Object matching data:
*** Begin section ***
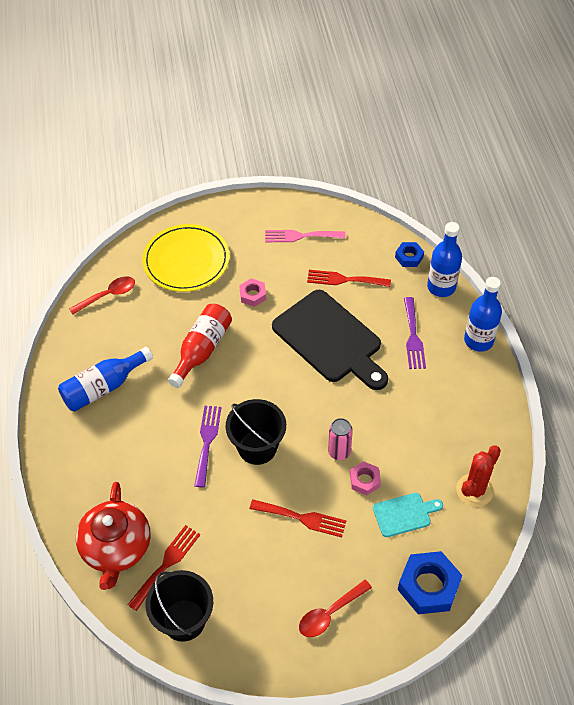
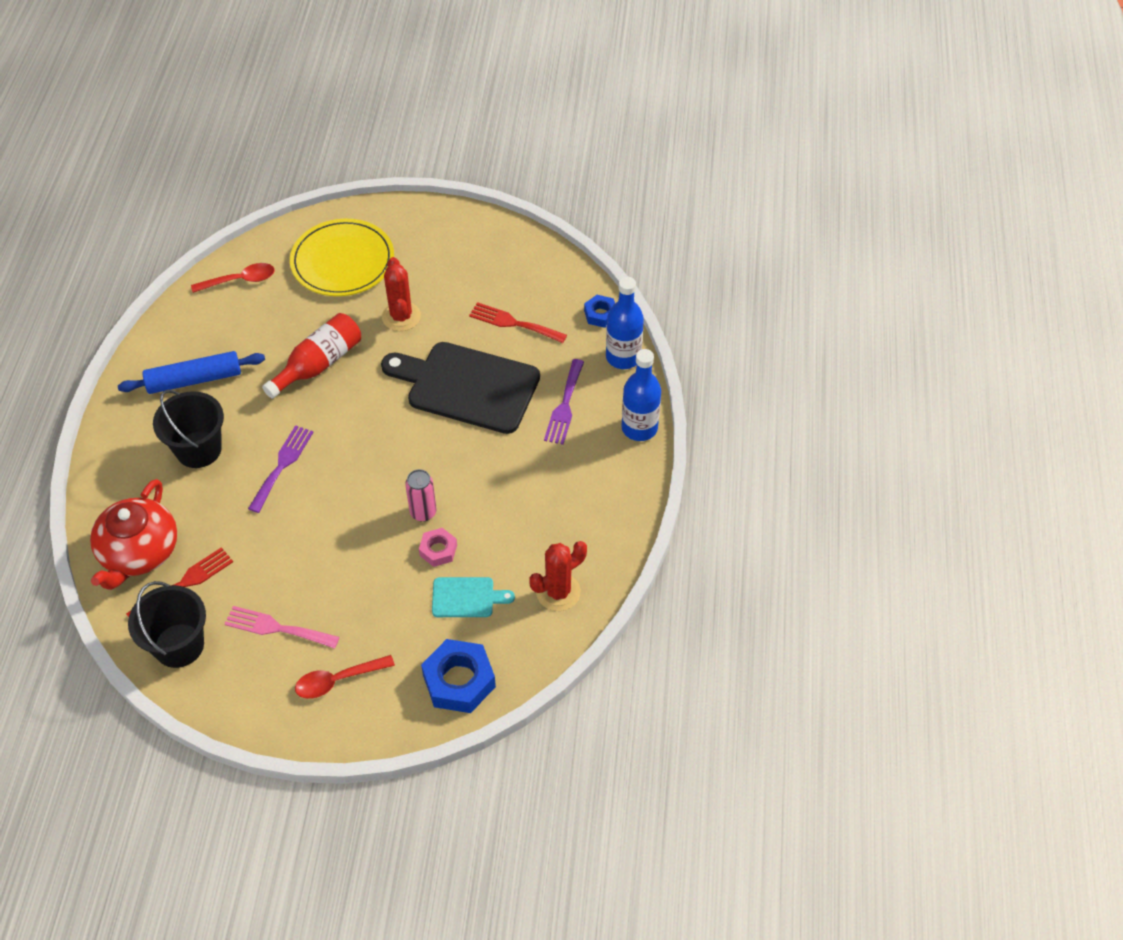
camera: 15 degrees right, 0 degrees up
(103, 387) = (194, 380): blue bottle -> blue rolling pin
(253, 295) = (401, 317): pink nut -> red cactus
(257, 447) = (334, 485): black bucket -> black bucket (198, 449)
(300, 236) = (484, 262): pink fork -> pink fork (277, 628)
(302, 518) = (351, 573): red fork -> none
(330, 339) = (467, 386): black cutting board -> black cutting board turned 135 degrees clockwise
*** End section ***
* **THE TASK**:
Reproduce each line of the data containing the word "degrees".

* **THE COMPLETED TASK**:
camera: 15 degrees right, 0 degrees up
(330, 339) = (467, 386): black cutting board -> black cutting board turned 135 degrees clockwise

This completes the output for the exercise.